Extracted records
+ + + + +

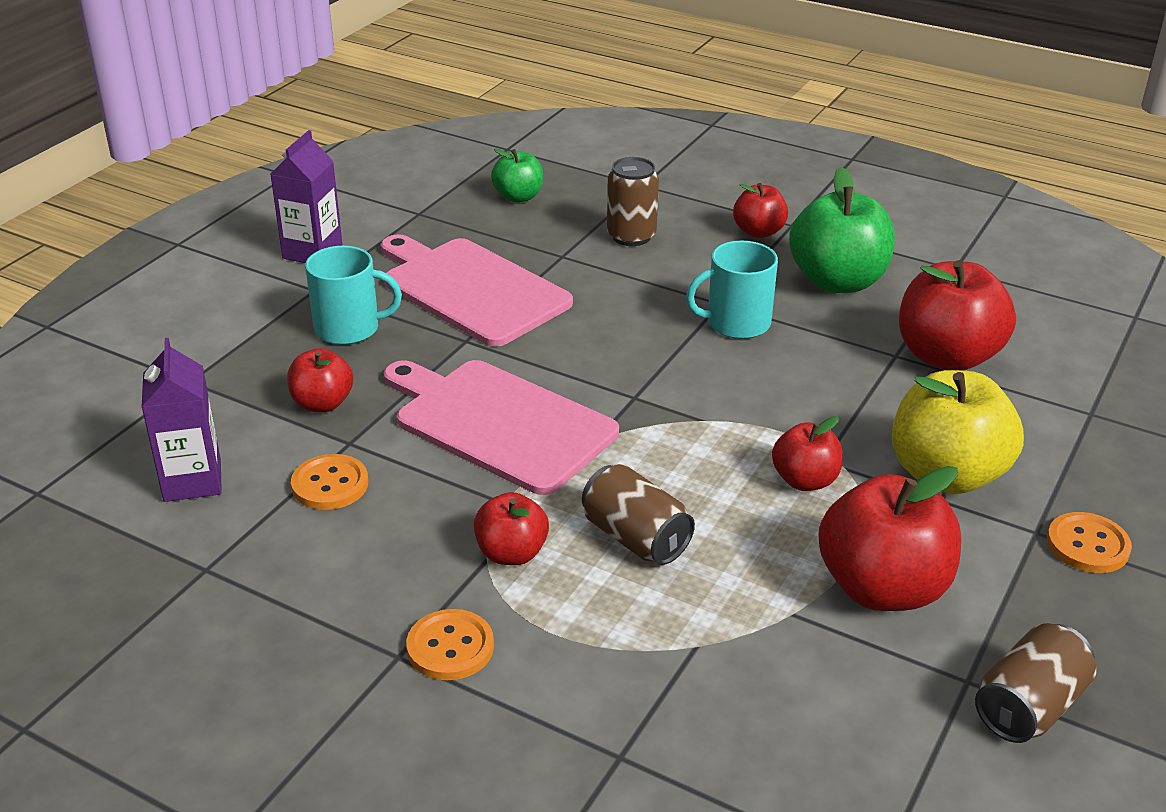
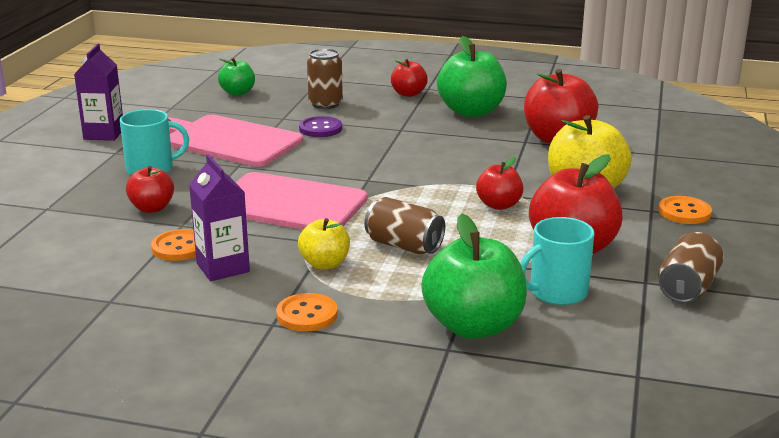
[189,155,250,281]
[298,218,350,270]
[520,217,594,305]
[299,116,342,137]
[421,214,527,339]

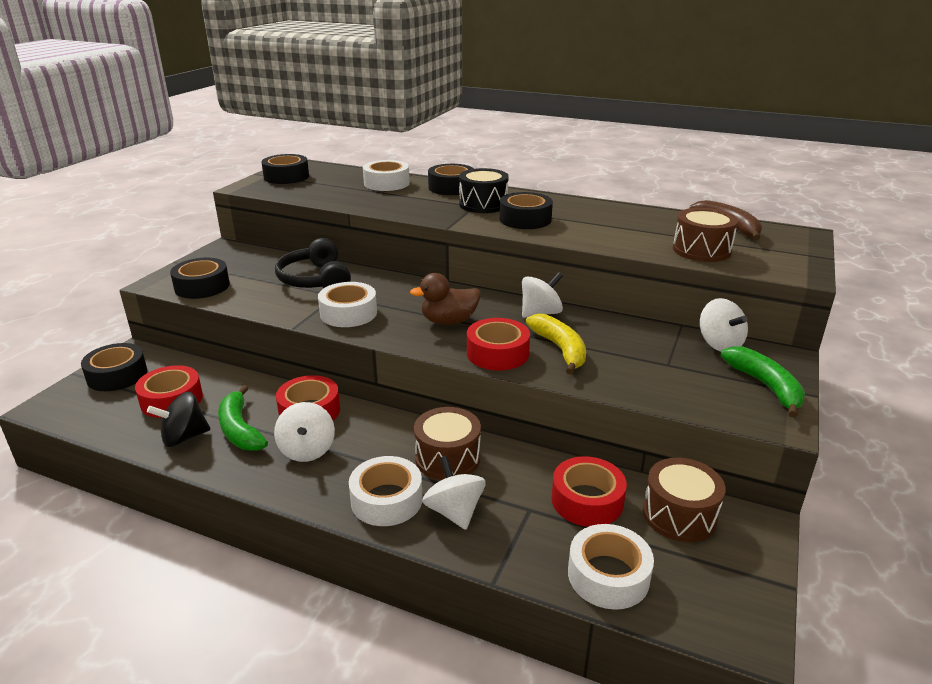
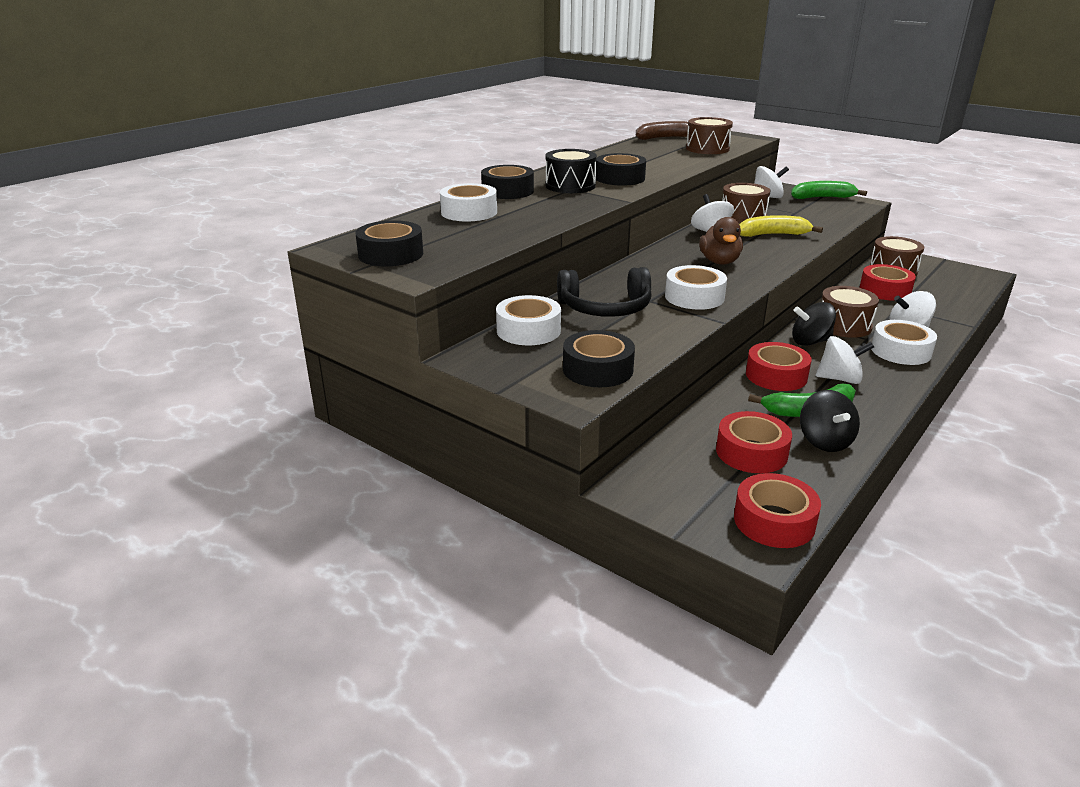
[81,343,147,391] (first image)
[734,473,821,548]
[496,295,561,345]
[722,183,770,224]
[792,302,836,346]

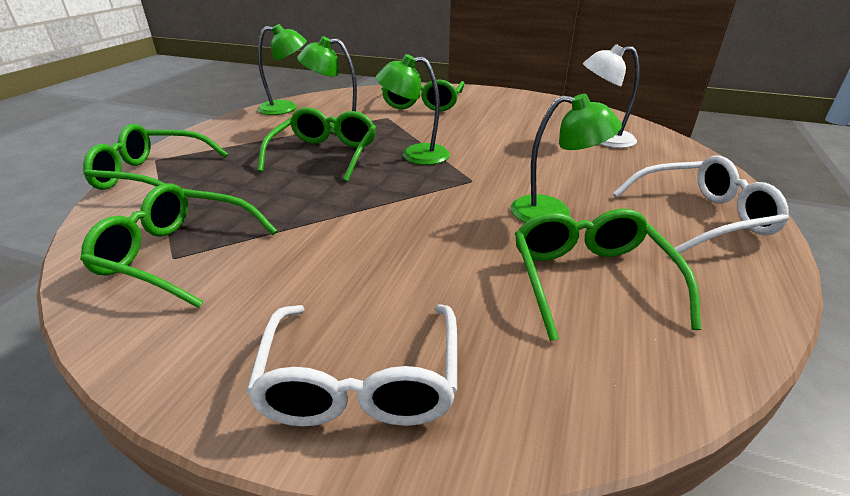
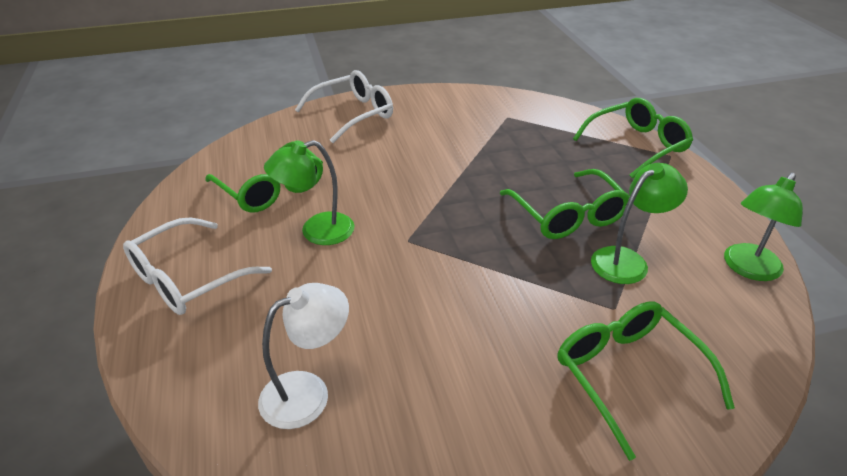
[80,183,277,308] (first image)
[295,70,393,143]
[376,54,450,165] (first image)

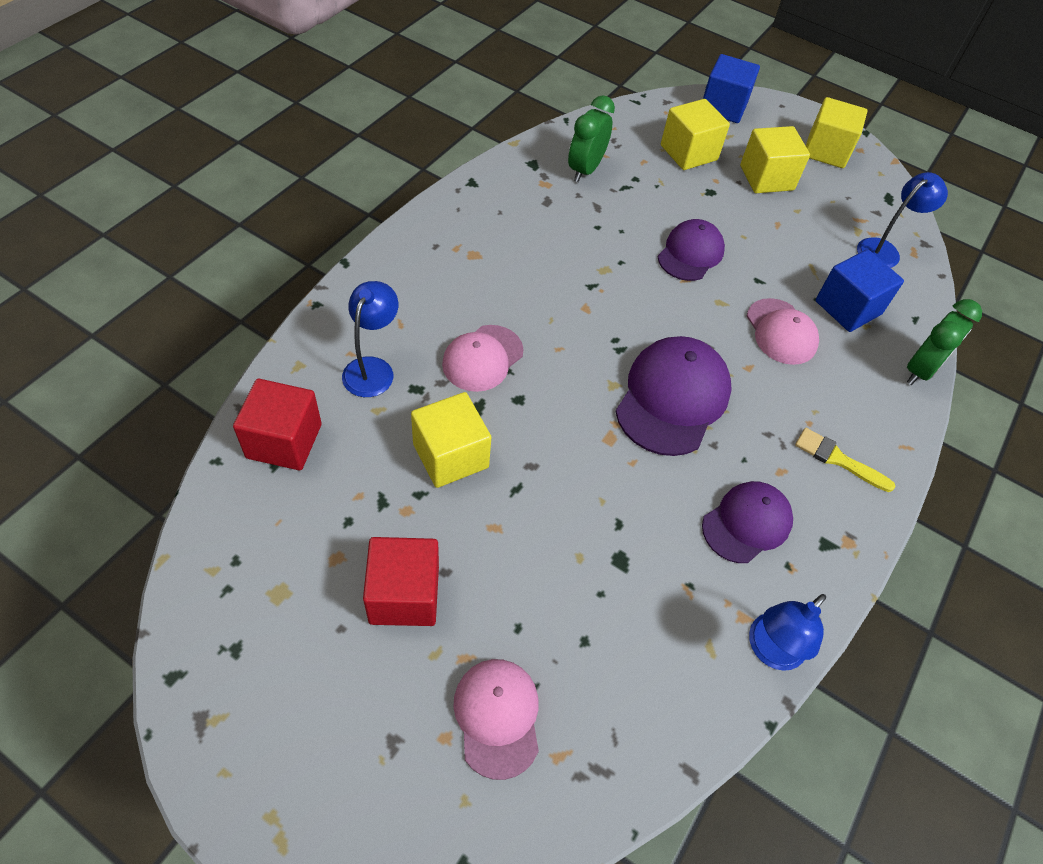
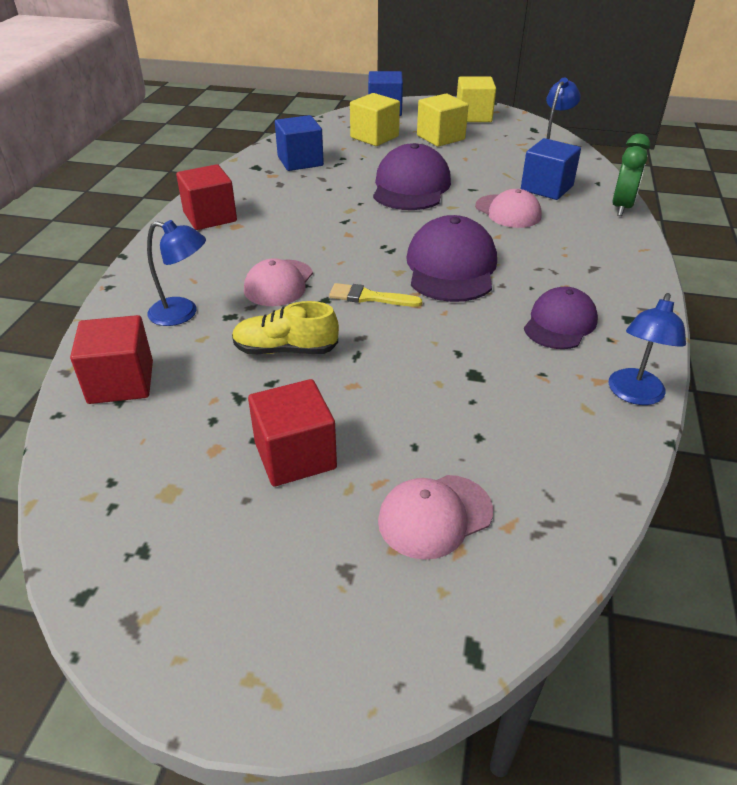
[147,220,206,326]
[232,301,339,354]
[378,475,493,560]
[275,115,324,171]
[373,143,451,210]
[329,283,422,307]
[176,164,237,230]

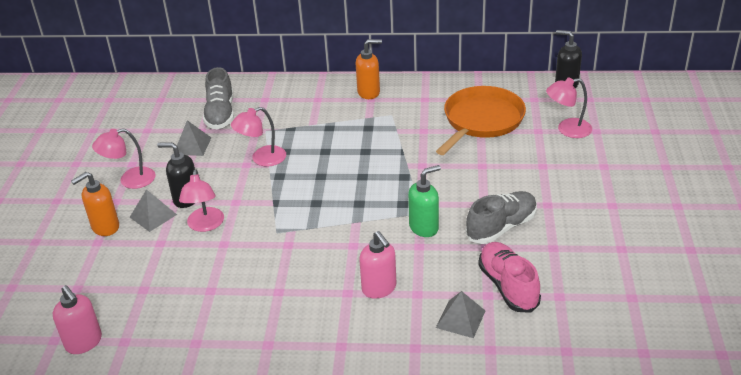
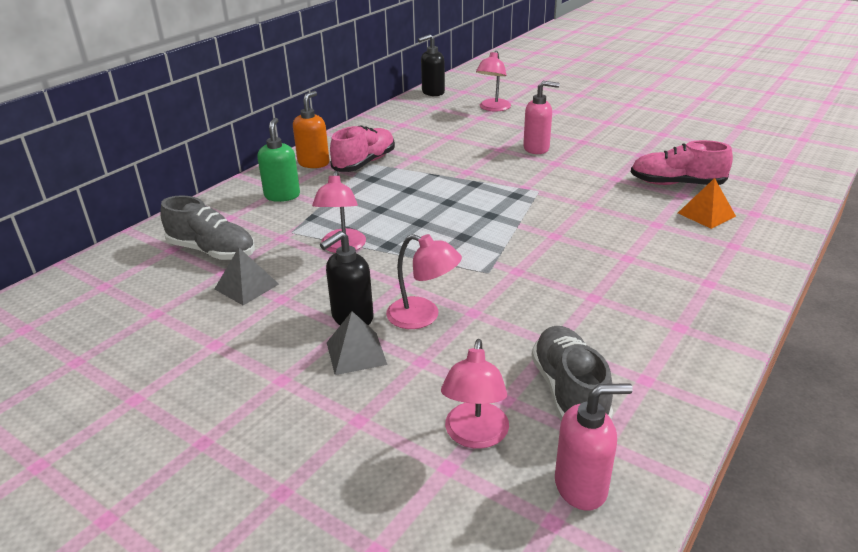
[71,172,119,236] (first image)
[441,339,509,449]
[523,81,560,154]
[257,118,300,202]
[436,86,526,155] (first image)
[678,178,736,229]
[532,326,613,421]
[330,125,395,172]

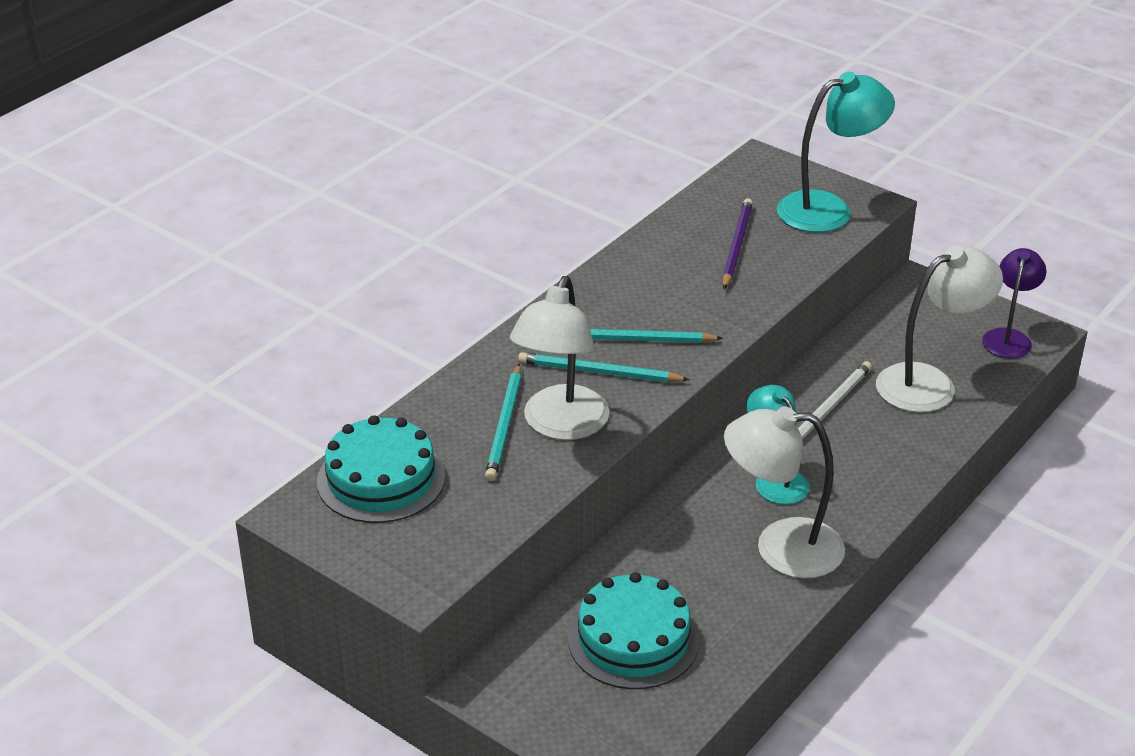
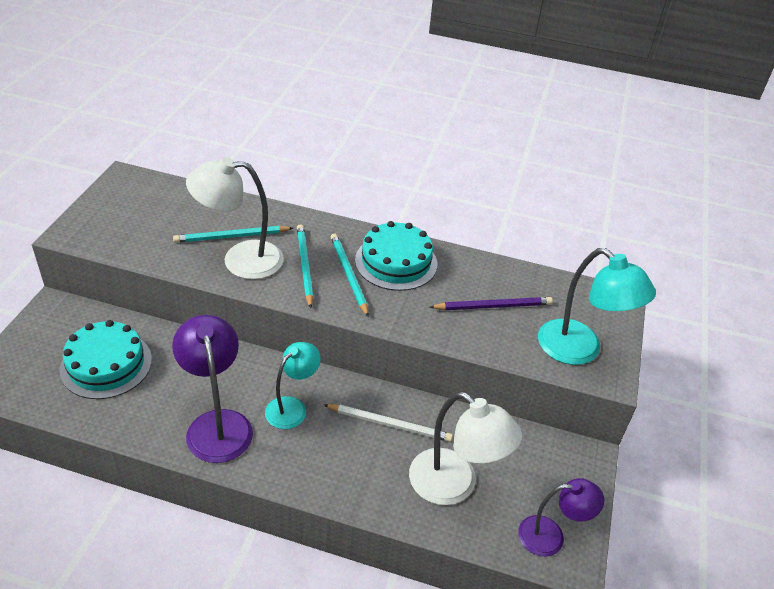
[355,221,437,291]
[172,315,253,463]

+ + + + +

WHAT YOU SHOULD DO
The response must match the data line for line, from its first line through the line with "[299,116,342,137]", inclusive, and must leave out the pictures.

RESULT
[189,155,250,281]
[298,218,350,270]
[520,217,594,305]
[299,116,342,137]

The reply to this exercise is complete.